# Instructions to follow:
Count the lines in the items below that contain the word "pink". Reply with the number alone.
** start Record excerpts **
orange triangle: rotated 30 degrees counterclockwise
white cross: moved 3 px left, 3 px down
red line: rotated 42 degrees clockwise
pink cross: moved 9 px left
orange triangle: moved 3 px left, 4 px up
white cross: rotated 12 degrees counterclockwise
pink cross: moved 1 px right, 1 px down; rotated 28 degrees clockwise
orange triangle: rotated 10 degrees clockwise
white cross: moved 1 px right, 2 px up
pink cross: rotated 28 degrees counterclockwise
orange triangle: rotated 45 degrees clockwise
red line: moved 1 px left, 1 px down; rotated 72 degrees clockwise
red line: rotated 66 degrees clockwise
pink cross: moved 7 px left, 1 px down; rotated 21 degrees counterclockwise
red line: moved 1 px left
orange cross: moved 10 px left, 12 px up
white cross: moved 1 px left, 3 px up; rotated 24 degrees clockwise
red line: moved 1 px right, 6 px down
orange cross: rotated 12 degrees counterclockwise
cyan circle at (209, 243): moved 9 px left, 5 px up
** end Record excerpts **
** start Record excerpts **
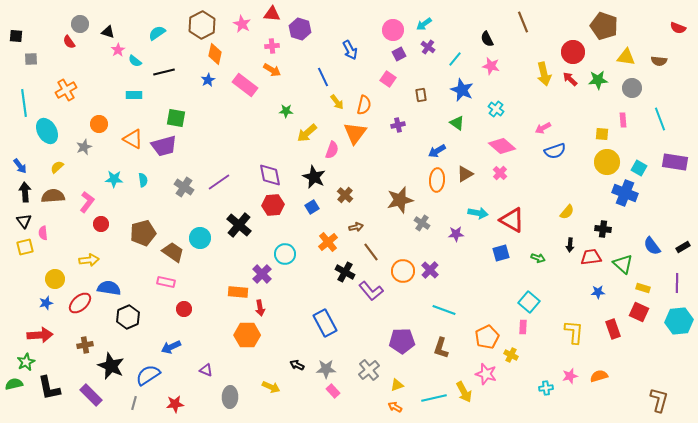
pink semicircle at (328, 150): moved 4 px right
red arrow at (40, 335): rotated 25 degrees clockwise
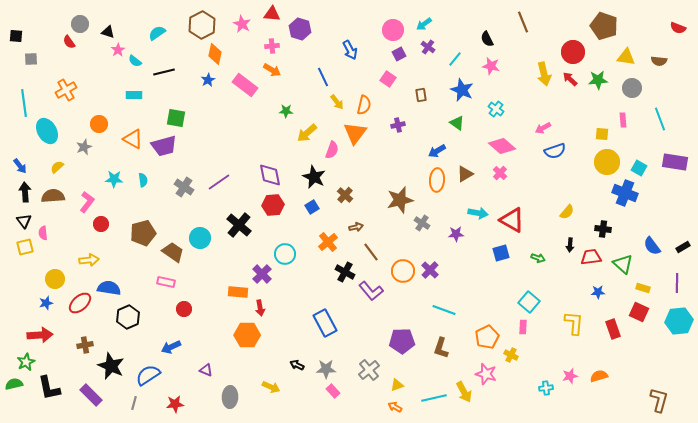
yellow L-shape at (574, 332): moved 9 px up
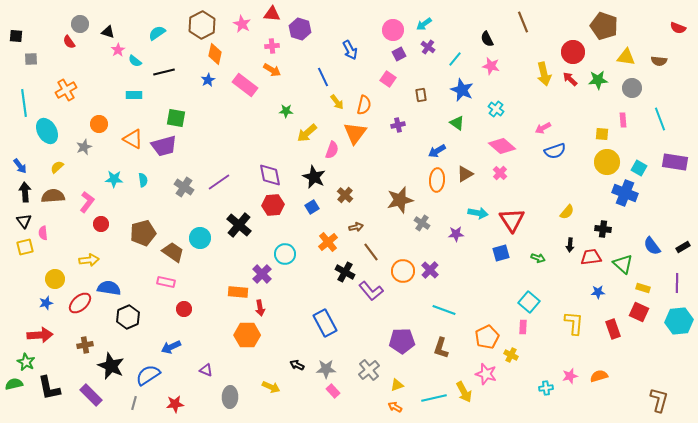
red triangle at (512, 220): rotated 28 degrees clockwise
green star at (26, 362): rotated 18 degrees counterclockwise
** end Record excerpts **
# Problem solution:
5